Job: Please report each line of the entries below that contains the word "first". Case counts.

--- BEGIN Records supplied ---

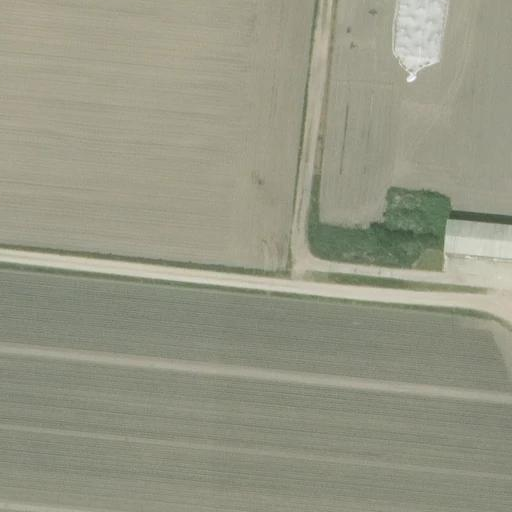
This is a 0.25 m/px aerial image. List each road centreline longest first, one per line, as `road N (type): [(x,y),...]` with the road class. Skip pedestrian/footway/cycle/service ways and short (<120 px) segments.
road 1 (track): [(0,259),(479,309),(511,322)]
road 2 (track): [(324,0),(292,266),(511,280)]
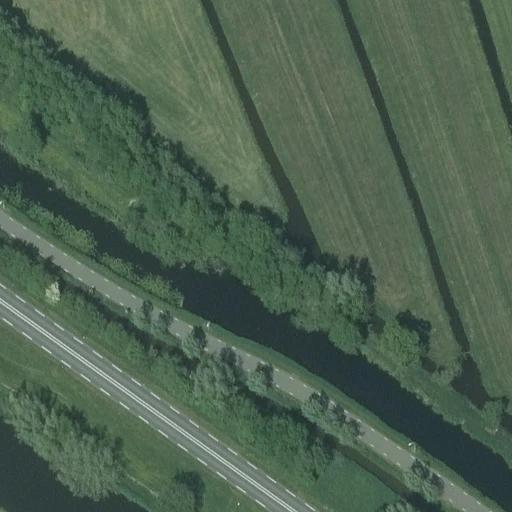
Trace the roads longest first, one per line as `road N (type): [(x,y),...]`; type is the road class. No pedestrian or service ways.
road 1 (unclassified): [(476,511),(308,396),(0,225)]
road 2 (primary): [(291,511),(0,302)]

--- END Records supplied ---

Solved problem:
This is a 0.25 m/px aerial image. List each road centreline longest first, one per line, as `road N (type): [(x,y),...]` with the road class. Skip pedestrian/footway/cycle/service ways and short (<120 px) segments.
Trace the roads longest first, one per line as `road N (type): [(x,y),...]`; type is the road class. No pedestrian or service ways.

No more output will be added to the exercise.